**What to produce**
What lines of the data below hold the string "before"? Copy each one.

**Source data**
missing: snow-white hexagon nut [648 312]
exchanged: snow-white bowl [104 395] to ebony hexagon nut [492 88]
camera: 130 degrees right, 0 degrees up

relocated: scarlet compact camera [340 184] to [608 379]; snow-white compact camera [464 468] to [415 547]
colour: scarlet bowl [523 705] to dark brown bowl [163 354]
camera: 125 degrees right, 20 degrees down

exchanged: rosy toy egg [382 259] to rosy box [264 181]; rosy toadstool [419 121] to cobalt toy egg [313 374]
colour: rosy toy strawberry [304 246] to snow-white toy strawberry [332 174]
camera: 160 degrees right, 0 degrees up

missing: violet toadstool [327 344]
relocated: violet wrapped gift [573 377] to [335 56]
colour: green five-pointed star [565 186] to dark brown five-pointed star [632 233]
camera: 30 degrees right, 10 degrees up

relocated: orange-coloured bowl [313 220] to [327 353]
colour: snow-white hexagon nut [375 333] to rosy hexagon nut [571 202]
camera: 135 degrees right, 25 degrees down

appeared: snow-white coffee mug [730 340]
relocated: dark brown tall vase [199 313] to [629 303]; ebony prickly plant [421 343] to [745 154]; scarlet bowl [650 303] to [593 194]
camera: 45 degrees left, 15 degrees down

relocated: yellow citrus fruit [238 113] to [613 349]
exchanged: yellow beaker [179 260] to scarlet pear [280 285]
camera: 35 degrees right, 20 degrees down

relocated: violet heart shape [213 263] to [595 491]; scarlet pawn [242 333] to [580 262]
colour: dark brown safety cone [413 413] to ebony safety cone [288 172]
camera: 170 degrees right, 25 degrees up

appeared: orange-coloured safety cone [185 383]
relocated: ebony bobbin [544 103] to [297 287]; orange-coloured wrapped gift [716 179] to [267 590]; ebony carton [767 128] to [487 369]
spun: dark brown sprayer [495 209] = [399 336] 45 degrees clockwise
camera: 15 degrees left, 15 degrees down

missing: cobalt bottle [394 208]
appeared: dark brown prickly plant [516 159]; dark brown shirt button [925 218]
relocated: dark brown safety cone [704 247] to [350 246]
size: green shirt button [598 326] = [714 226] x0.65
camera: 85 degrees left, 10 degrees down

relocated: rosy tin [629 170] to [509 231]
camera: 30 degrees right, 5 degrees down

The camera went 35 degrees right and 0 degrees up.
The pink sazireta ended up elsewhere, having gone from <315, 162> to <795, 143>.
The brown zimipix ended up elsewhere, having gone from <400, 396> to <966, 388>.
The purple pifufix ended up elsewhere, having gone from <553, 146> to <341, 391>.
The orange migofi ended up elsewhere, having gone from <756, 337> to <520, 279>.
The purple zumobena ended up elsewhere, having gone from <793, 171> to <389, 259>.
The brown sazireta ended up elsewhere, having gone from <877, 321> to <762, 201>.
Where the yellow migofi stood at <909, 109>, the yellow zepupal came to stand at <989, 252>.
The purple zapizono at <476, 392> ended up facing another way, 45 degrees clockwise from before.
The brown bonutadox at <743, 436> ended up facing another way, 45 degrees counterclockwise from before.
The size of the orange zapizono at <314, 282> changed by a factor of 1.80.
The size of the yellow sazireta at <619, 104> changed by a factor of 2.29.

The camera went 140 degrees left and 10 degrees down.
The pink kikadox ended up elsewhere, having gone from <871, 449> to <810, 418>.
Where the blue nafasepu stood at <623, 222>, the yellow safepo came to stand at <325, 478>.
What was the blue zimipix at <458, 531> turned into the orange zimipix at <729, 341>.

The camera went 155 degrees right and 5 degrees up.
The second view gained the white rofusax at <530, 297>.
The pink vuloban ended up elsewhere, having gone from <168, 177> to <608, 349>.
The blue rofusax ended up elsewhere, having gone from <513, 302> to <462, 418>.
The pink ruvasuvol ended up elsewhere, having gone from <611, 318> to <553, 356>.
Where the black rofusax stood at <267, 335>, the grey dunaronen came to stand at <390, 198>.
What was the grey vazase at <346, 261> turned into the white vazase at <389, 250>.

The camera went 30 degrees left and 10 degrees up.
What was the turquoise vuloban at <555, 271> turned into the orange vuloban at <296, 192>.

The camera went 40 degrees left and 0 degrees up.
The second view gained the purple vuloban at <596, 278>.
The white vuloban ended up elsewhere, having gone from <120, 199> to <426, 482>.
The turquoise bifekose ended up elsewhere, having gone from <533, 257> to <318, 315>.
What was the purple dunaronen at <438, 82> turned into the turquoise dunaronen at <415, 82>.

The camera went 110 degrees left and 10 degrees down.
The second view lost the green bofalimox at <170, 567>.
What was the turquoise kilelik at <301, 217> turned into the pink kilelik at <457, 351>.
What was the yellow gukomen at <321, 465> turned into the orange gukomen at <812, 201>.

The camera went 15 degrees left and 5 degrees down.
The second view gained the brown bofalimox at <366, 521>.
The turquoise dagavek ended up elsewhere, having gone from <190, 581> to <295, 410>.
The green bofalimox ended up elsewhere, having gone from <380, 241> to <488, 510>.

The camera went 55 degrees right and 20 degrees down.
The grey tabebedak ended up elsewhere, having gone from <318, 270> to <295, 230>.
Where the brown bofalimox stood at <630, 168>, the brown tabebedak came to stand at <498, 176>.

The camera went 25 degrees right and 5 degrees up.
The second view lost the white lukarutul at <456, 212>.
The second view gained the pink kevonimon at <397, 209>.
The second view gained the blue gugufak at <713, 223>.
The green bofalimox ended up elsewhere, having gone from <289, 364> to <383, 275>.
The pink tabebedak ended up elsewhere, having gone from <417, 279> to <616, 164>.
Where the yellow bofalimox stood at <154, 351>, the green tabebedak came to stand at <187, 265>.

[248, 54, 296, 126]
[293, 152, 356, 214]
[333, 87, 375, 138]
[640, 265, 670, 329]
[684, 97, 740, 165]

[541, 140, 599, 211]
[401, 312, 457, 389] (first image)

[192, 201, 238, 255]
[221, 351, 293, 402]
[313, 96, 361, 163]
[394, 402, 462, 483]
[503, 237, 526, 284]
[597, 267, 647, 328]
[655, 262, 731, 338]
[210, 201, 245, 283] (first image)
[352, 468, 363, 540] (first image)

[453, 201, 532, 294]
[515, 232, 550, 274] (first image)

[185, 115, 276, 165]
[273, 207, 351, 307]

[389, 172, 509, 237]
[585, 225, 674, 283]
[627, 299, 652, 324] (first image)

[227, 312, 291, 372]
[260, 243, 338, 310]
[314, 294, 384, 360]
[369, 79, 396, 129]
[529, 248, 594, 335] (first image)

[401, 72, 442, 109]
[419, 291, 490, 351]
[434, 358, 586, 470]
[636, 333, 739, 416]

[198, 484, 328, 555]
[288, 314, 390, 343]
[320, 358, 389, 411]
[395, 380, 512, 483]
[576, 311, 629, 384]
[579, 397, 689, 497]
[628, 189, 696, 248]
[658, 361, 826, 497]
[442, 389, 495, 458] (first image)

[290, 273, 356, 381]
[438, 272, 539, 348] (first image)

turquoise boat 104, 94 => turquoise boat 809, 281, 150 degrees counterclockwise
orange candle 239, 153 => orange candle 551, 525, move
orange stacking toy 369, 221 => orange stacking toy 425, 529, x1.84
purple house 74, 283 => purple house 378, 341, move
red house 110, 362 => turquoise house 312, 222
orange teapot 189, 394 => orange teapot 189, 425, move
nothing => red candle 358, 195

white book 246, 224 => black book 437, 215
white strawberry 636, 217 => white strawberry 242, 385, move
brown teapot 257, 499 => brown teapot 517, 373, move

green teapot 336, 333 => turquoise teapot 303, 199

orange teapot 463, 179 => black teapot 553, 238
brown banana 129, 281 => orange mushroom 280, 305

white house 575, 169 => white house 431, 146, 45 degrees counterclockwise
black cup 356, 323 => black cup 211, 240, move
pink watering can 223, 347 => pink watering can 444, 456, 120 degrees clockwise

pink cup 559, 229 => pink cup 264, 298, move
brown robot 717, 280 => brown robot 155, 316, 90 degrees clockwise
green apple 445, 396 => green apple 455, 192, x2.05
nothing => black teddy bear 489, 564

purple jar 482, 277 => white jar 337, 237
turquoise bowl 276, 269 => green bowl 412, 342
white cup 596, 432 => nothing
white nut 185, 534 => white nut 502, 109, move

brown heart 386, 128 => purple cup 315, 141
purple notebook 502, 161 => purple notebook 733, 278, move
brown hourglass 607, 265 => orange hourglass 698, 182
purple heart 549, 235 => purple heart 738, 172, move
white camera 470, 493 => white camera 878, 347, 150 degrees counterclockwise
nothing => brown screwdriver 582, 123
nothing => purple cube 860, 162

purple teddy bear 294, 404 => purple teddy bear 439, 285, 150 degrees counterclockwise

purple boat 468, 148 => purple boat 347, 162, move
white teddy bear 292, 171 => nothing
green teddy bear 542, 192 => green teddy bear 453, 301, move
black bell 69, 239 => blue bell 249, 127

**The answer**
The purple zapizono at <476, 392> ended up facing another way, 45 degrees clockwise from before.
The brown bonutadox at <743, 436> ended up facing another way, 45 degrees counterclockwise from before.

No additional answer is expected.